#### Dataset records ####
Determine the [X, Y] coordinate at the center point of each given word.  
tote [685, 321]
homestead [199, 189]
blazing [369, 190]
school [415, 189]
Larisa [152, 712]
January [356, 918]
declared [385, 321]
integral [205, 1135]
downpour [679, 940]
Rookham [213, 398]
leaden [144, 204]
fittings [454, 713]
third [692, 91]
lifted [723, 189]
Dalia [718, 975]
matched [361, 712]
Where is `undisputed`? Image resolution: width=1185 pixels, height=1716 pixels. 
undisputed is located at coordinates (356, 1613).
####
#### Dataset records ####
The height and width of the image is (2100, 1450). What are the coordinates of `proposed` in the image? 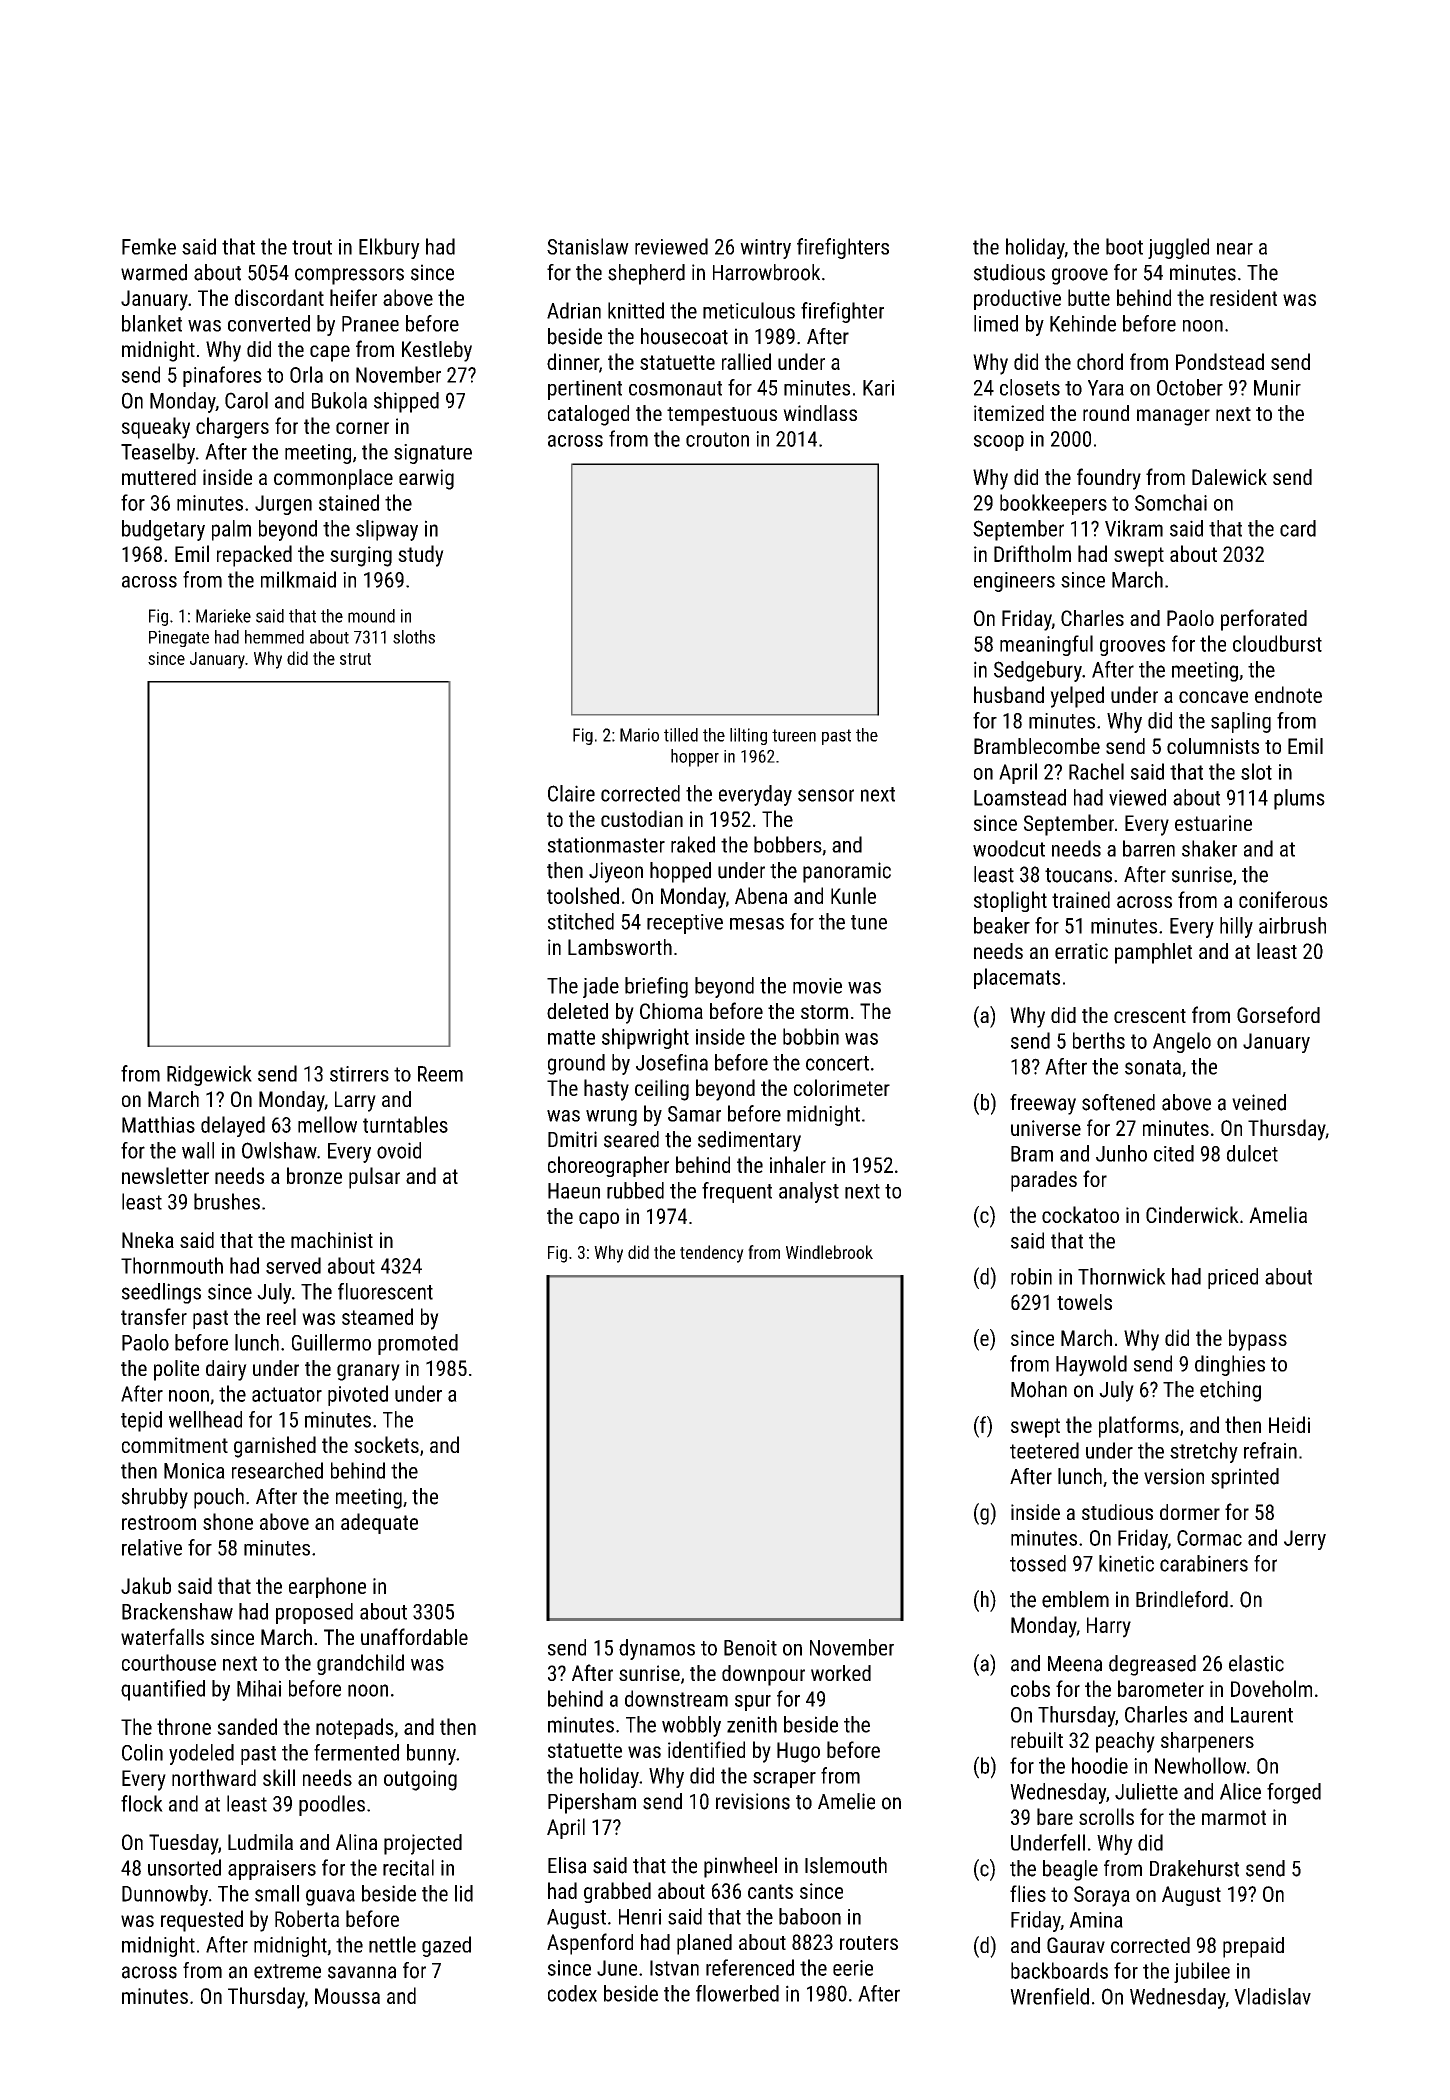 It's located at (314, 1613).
####
#### Dataset records ####
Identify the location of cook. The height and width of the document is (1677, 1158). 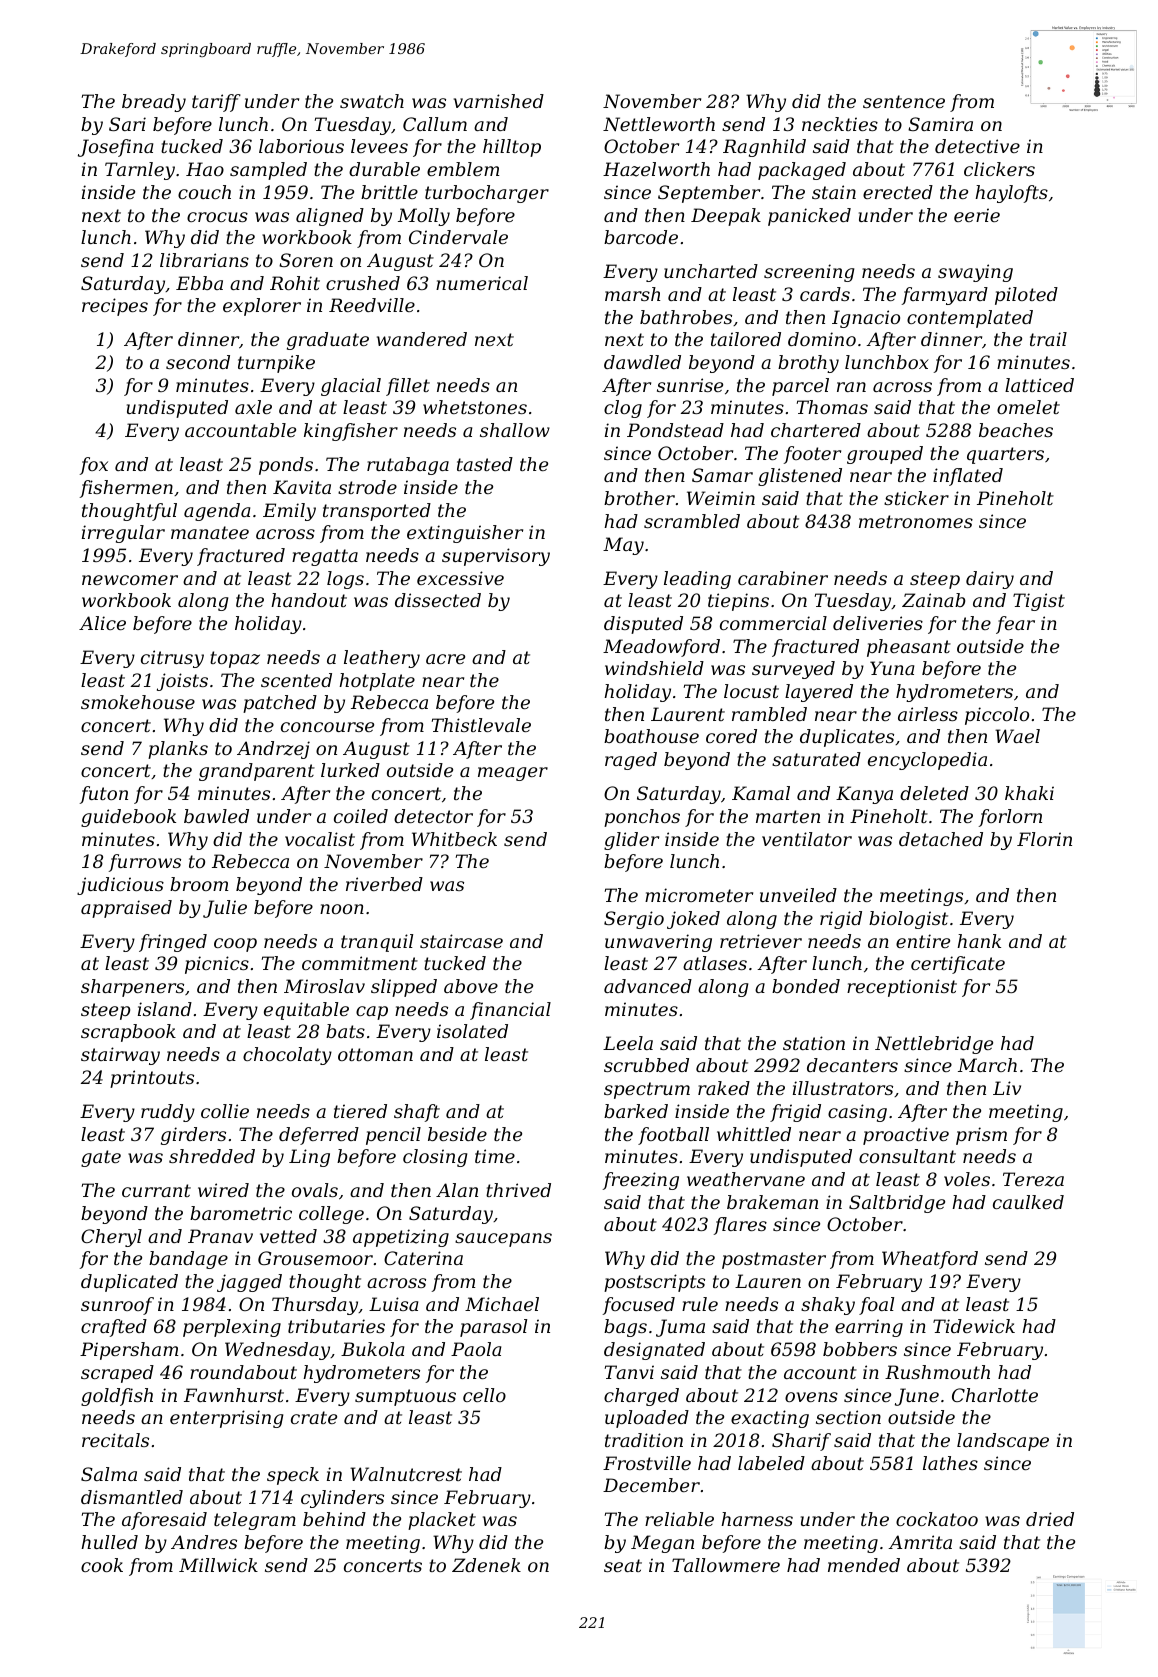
####
Update the lines starting with the line that contains "Determine the [X, Y]" and going on through the line that contains "undisputed is located", changing "center point" to "midpoint" and leaving everything else the same.

Written response:
Determine the [X, Y] coordinate at the midpoint of each given word.  
tote [685, 321]
homestead [199, 189]
blazing [369, 190]
school [415, 189]
Larisa [152, 712]
January [356, 918]
declared [385, 321]
integral [205, 1135]
downpour [679, 940]
Rookham [213, 398]
leaden [144, 204]
fittings [454, 713]
third [692, 91]
lifted [723, 189]
Dalia [718, 975]
matched [361, 712]
Where is `undisputed`? Image resolution: width=1185 pixels, height=1716 pixels. 
undisputed is located at coordinates (356, 1613).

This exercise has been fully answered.